» **What is required**: Pull out each line of the entries below that contains the word "left".

* * *

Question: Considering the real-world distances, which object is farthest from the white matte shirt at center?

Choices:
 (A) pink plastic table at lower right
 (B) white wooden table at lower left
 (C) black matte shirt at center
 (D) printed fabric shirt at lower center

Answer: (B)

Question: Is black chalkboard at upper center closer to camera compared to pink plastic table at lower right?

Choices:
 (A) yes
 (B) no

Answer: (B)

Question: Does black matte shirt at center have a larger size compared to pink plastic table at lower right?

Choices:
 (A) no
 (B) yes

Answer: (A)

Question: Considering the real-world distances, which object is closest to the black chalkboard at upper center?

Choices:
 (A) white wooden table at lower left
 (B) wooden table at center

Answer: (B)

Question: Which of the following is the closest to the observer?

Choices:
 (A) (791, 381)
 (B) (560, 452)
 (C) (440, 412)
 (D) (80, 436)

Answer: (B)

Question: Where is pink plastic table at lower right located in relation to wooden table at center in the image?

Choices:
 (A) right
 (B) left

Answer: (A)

* * *

» **Response to the exercise**:
 (B) white wooden table at lower left
 (A) white wooden table at lower left
 (B) left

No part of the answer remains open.